Records to use:

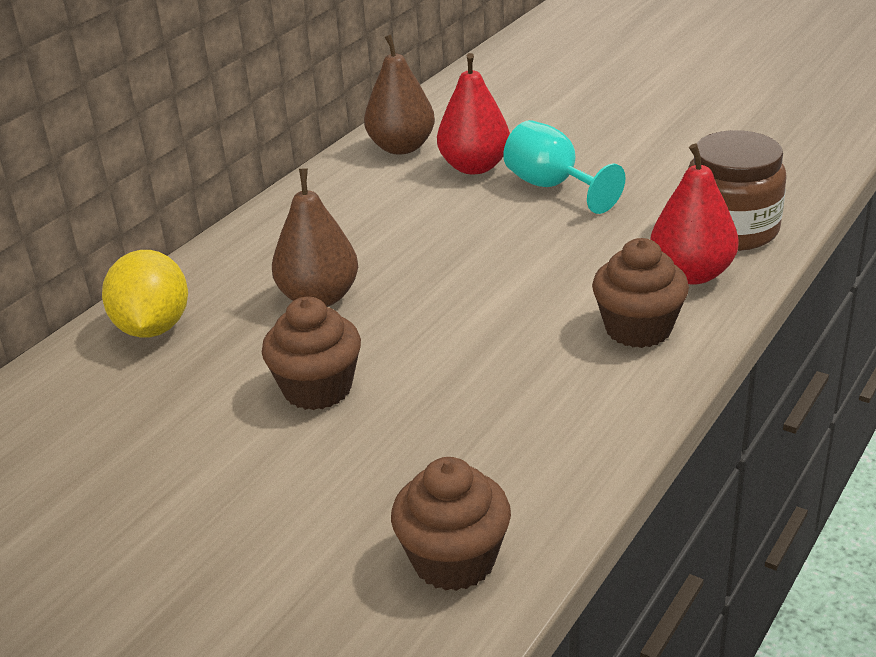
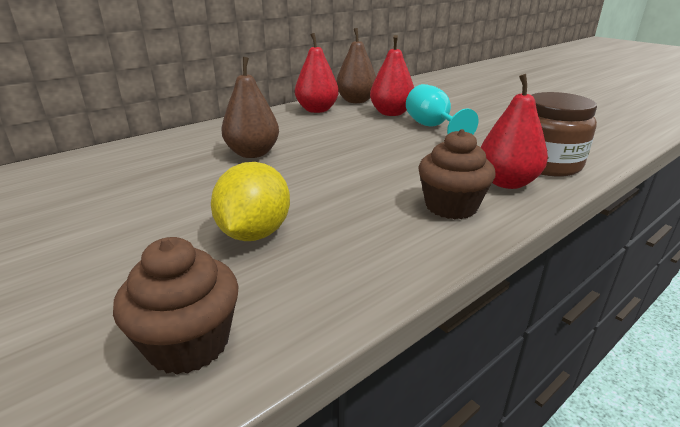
camera: 15 degrees right, 5 degrees down
(153, 328) = (148, 151): yellow lemon -> yellow lemon (254, 233)
(317, 389) = (206, 197): brown cupcake -> none
(351, 183) = (317, 110): none -> red pear

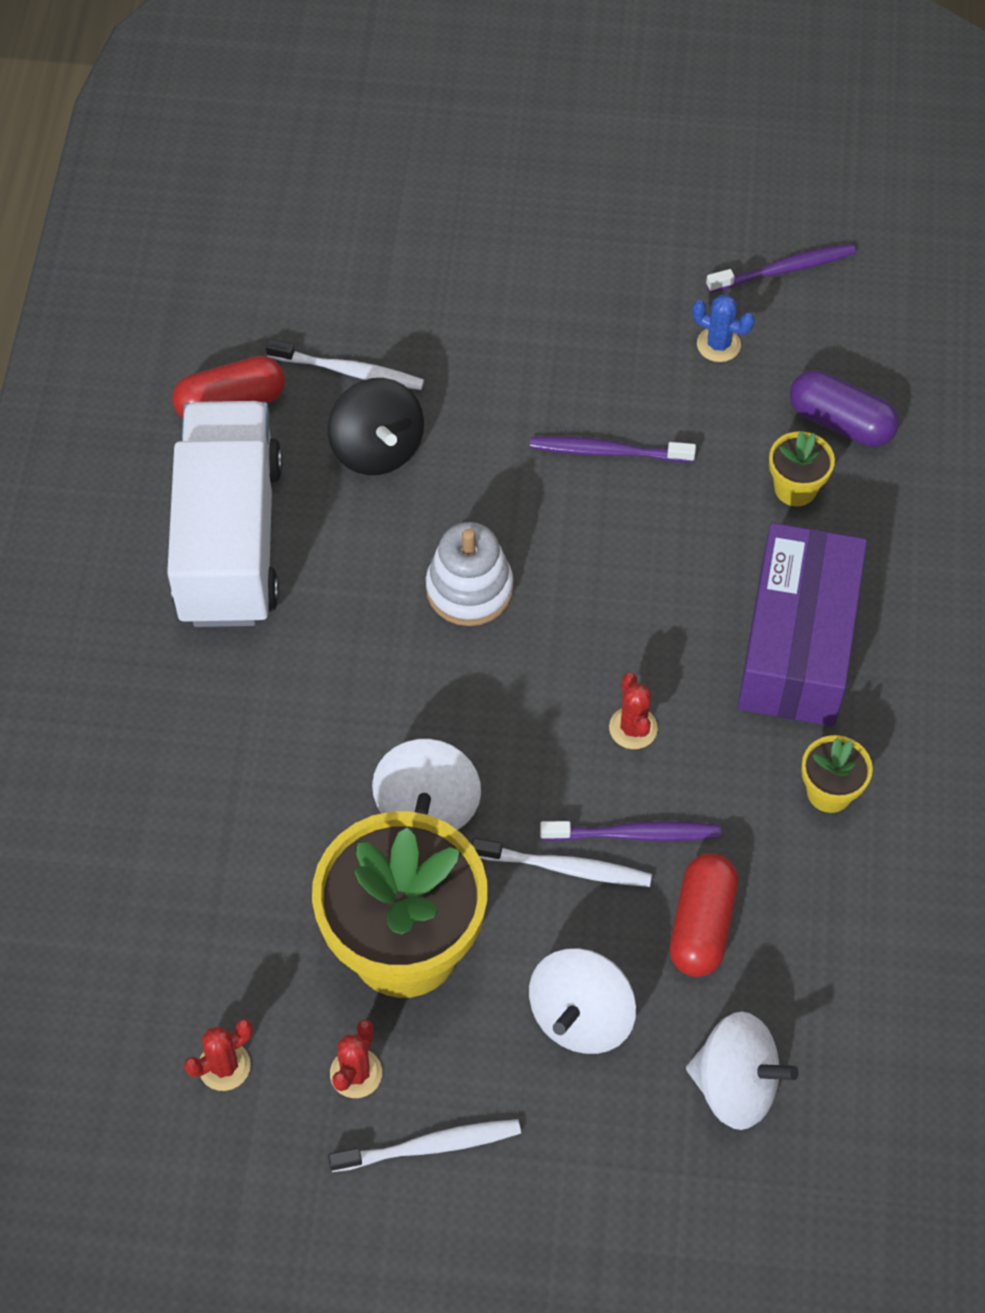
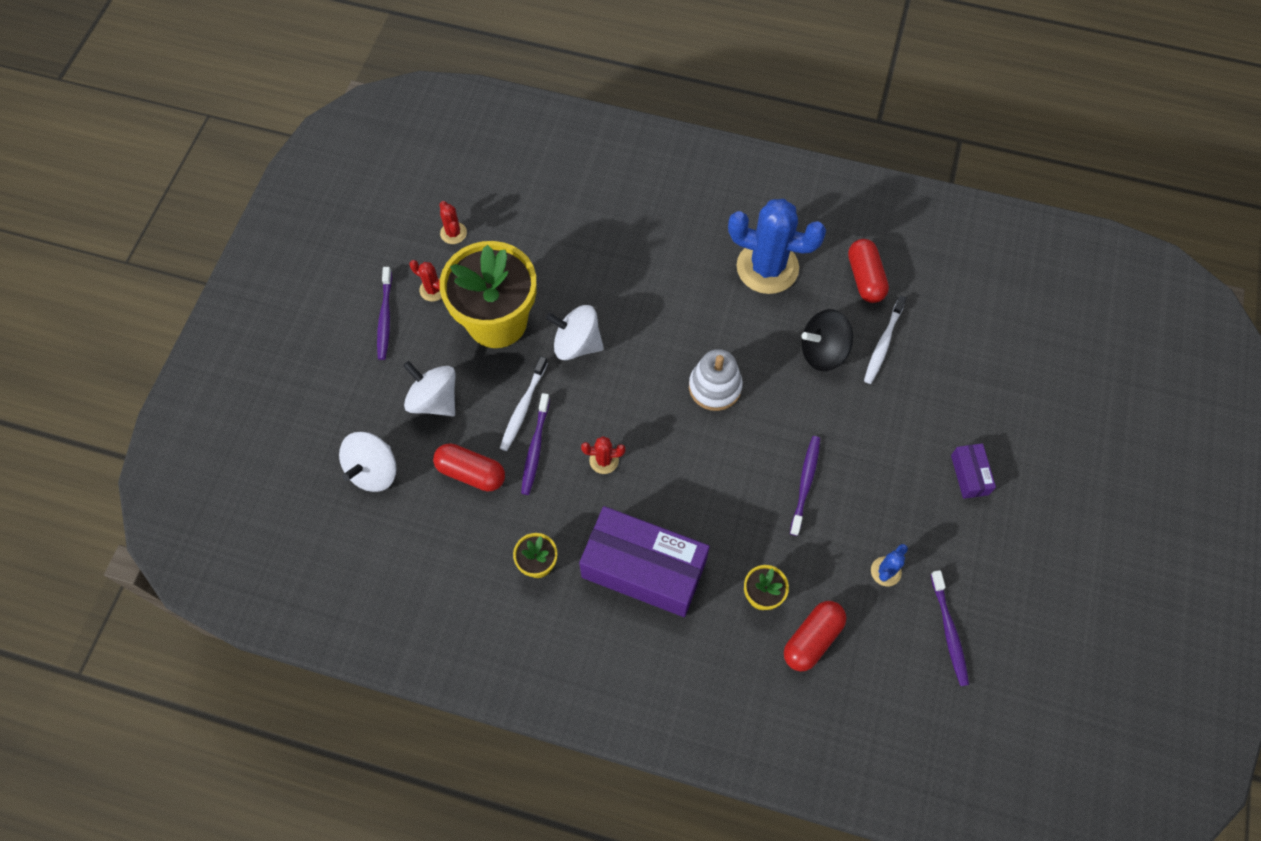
camera: 100 degrees right, 5 degrees up
(230, 540) = (767, 267): white truck -> blue cactus
(431, 1146) = (385, 318): white toothbrush -> purple toothbrush
(547, 256) = (969, 475): none -> purple box
(840, 422) = (812, 639): purple capsule -> red capsule

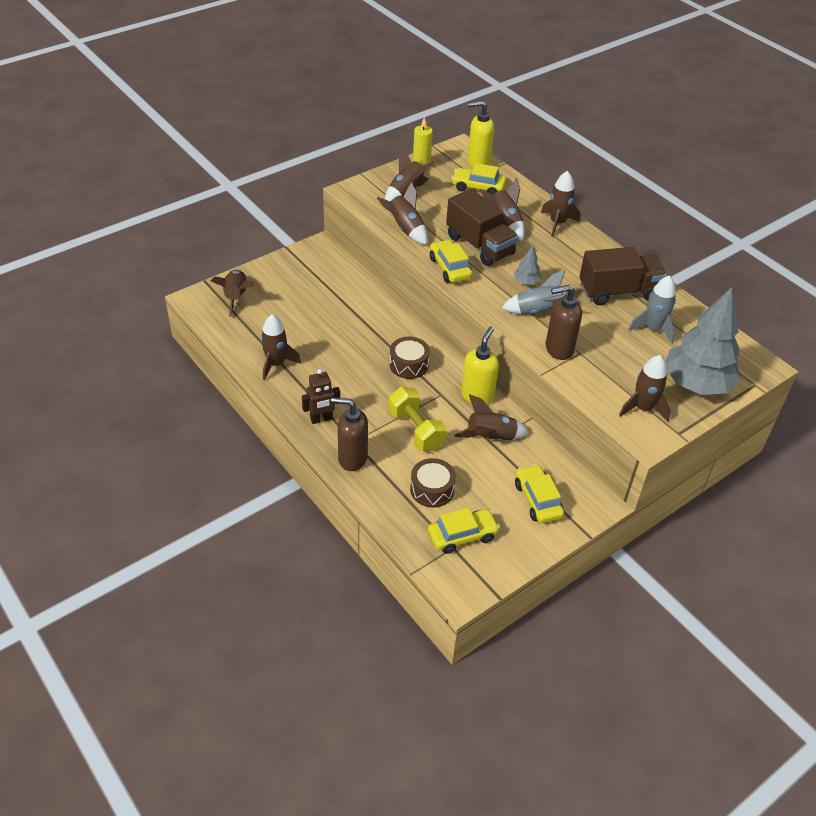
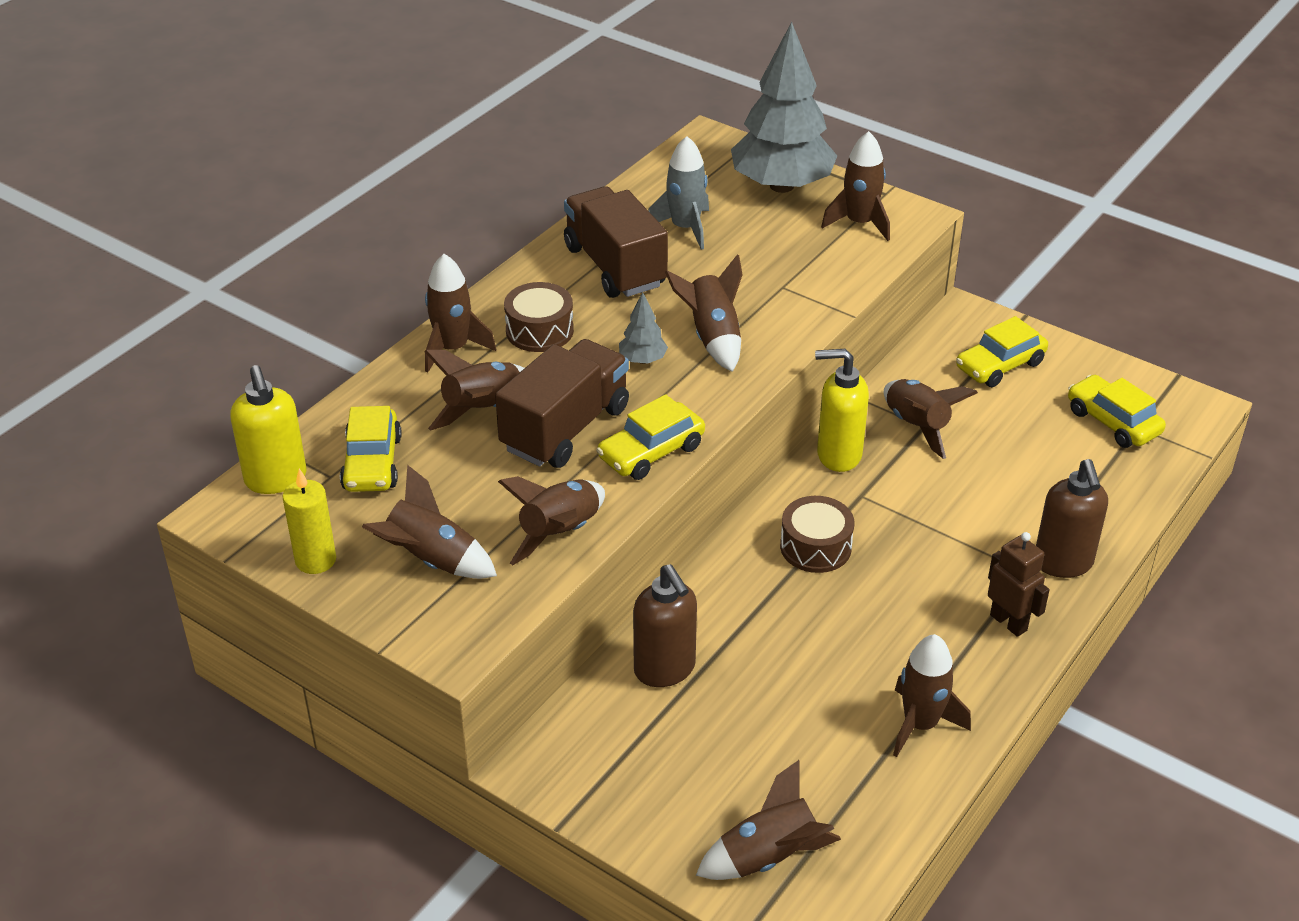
camera: 105 degrees left, 5 degrees down
(416, 430) = (956, 506): yellow dumbbell -> none
(432, 489) = (1057, 465): brown drum -> brown drum (539, 331)
(538, 312) = (712, 337): grey rocket -> brown rocket
(558, 349) = (788, 307): brown soap dispenser -> brown soap dispenser (665, 670)

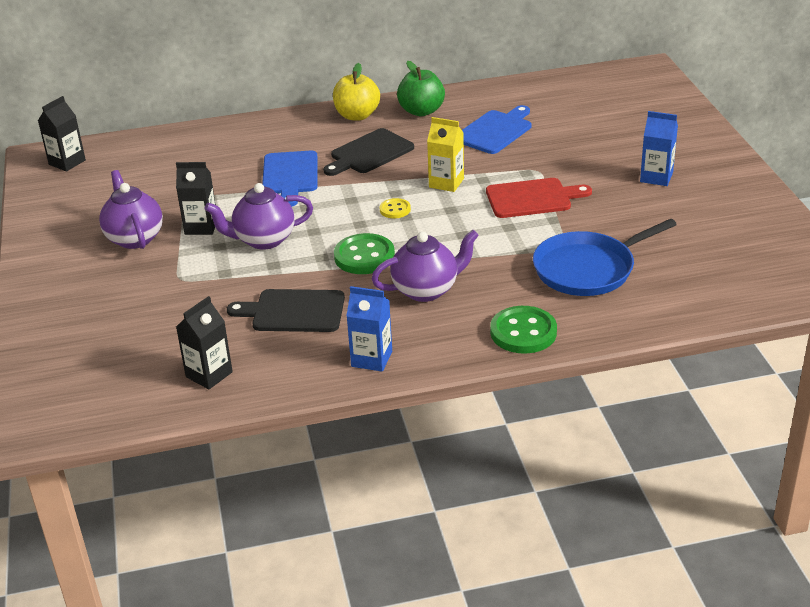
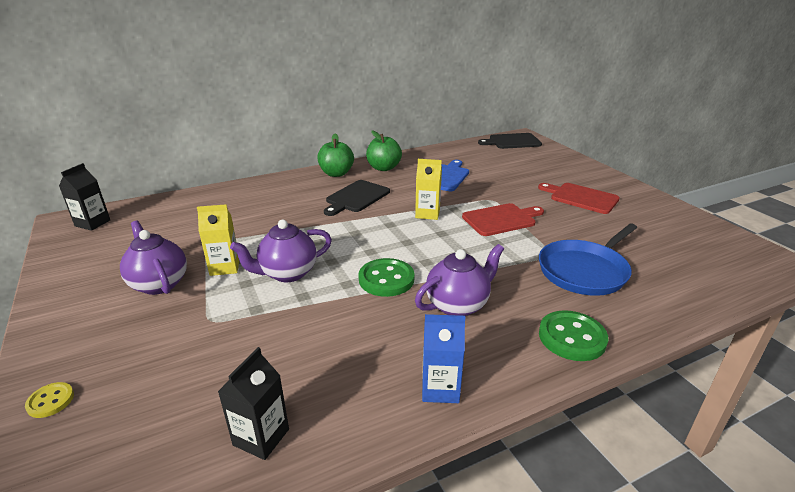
camera: 15 degrees left, 5 degrees down
(201, 227) = (225, 267): black carton -> yellow carton
(290, 175) = (297, 218): blue cutting board -> none
(293, 311) = (338, 343): black cutting board -> black cutting board (512, 141)
(357, 115) = (336, 173): yellow apple -> green apple
(395, 210) = (395, 237): yellow button -> yellow button (50, 401)
(656, 177) = (581, 198): blue carton -> red cutting board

Work request: Your copy must reproduce the entries above in full, without their pictures.

Response to this exercise:
camera: 15 degrees right, 5 degrees down
(153, 328) = (148, 151): yellow lemon -> yellow lemon (254, 233)
(317, 389) = (206, 197): brown cupcake -> none
(351, 183) = (317, 110): none -> red pear

camera: 100 degrees right, 5 degrees up
(230, 540) = (767, 267): white truck -> blue cactus
(431, 1146) = (385, 318): white toothbrush -> purple toothbrush
(547, 256) = (969, 475): none -> purple box
(840, 422) = (812, 639): purple capsule -> red capsule

camera: 105 degrees left, 5 degrees down
(416, 430) = (956, 506): yellow dumbbell -> none
(432, 489) = (1057, 465): brown drum -> brown drum (539, 331)
(538, 312) = (712, 337): grey rocket -> brown rocket
(558, 349) = (788, 307): brown soap dispenser -> brown soap dispenser (665, 670)

camera: 15 degrees left, 5 degrees down
(201, 227) = (225, 267): black carton -> yellow carton
(290, 175) = (297, 218): blue cutting board -> none
(293, 311) = (338, 343): black cutting board -> black cutting board (512, 141)
(357, 115) = (336, 173): yellow apple -> green apple
(395, 210) = (395, 237): yellow button -> yellow button (50, 401)
(656, 177) = (581, 198): blue carton -> red cutting board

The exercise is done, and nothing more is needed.